WORK TO COMPLETE: Which lines of the records below contain the word "light"? Report each of them in full.
*** Opening of RECORD EXCERPTS ***
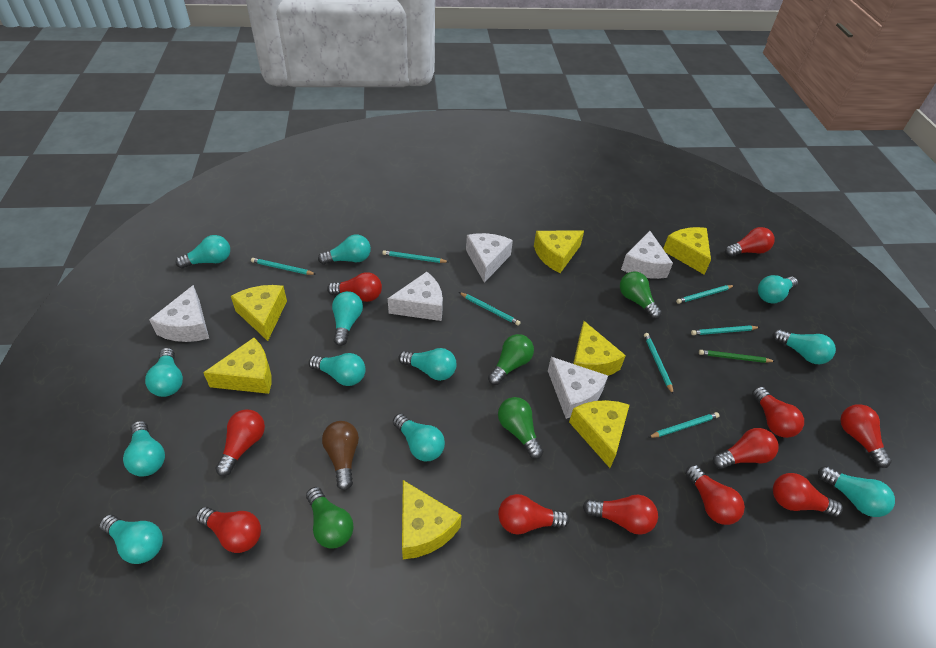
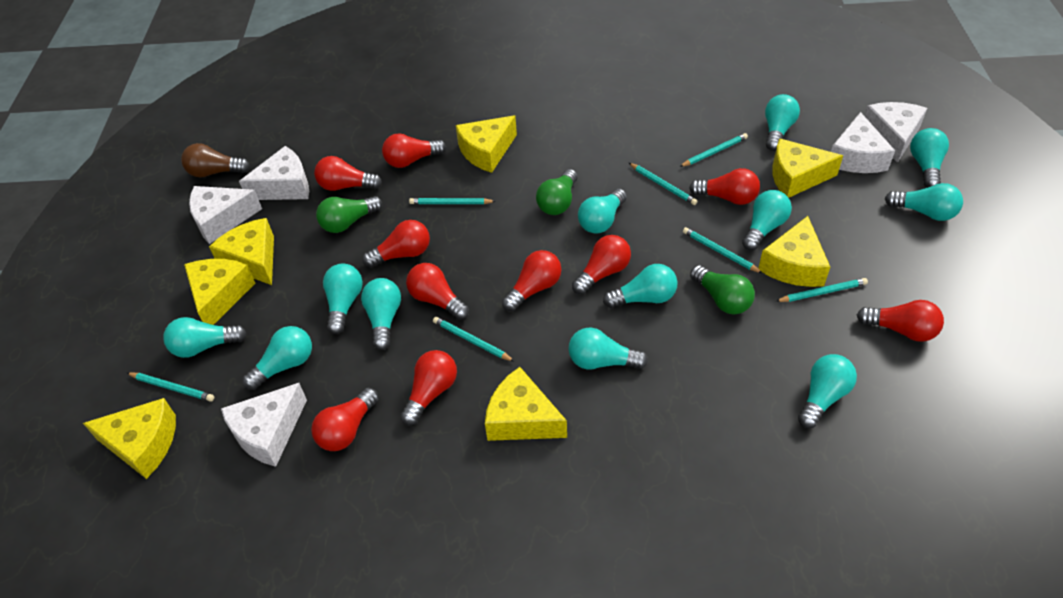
green light bulb: 4 -> 3
green pencil: 1 -> 0
red light bulb: 11 -> 10

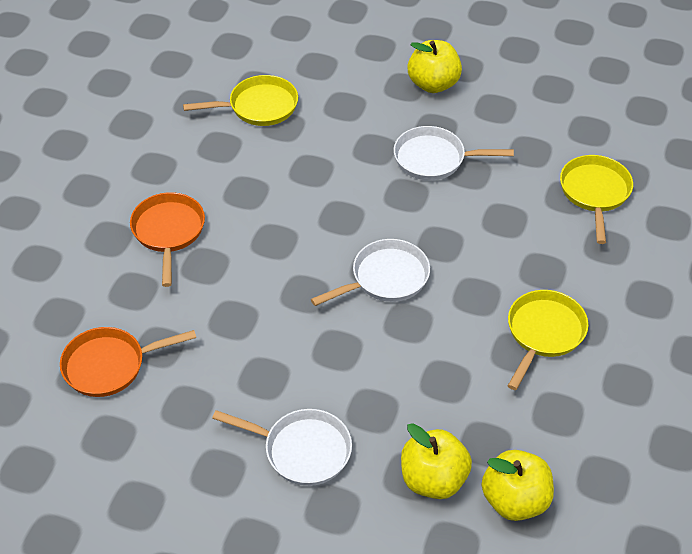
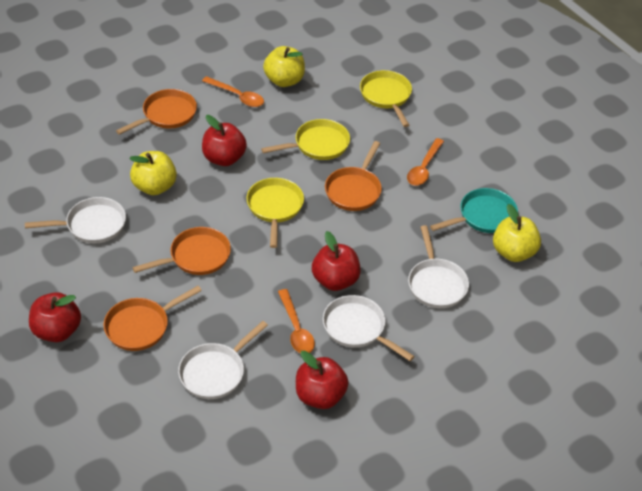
orange pan: 2 -> 4
orange spoon: 0 -> 3
red apple: 0 -> 4
turquoise pan: 0 -> 1
white pan: 3 -> 4

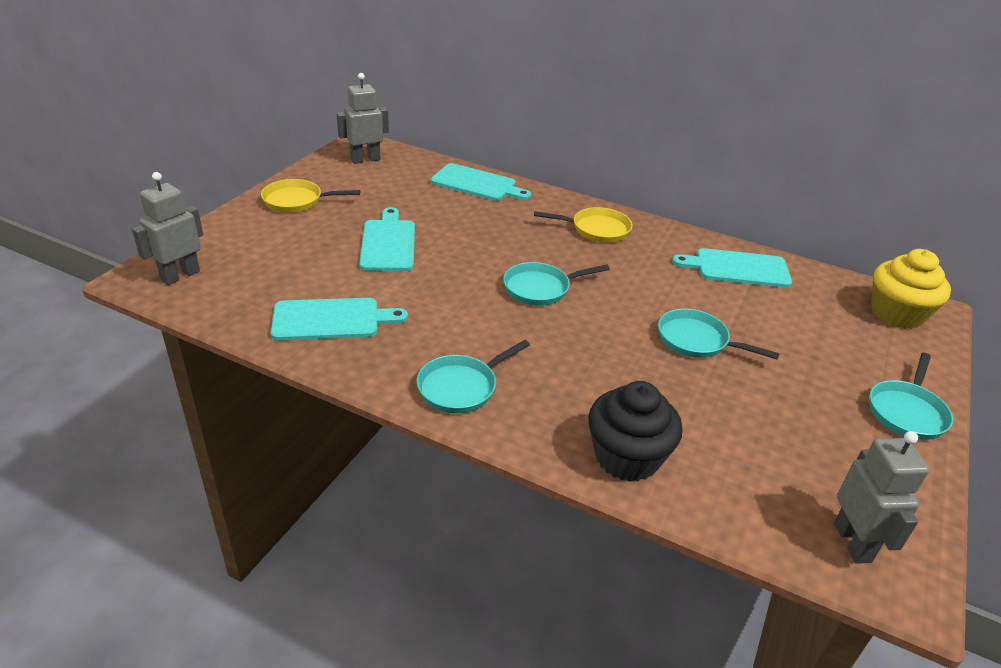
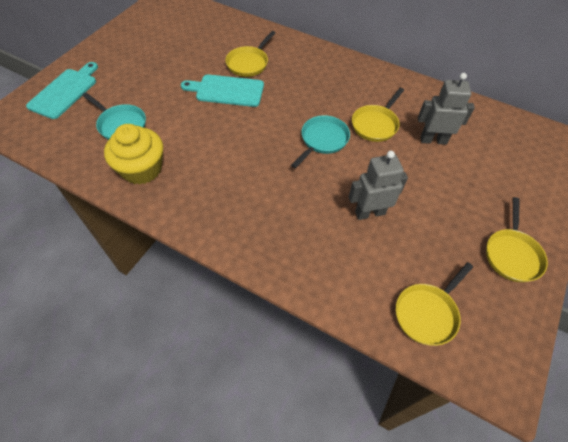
black cupcake: 1 -> 0
grey robot: 3 -> 2
turquoise cutting board: 4 -> 2
turquoise pan: 4 -> 2
yellow pan: 2 -> 4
*** Close of RECORD EXCERPTS ***
WRITTEN RESPONSE:
green light bulb: 4 -> 3
red light bulb: 11 -> 10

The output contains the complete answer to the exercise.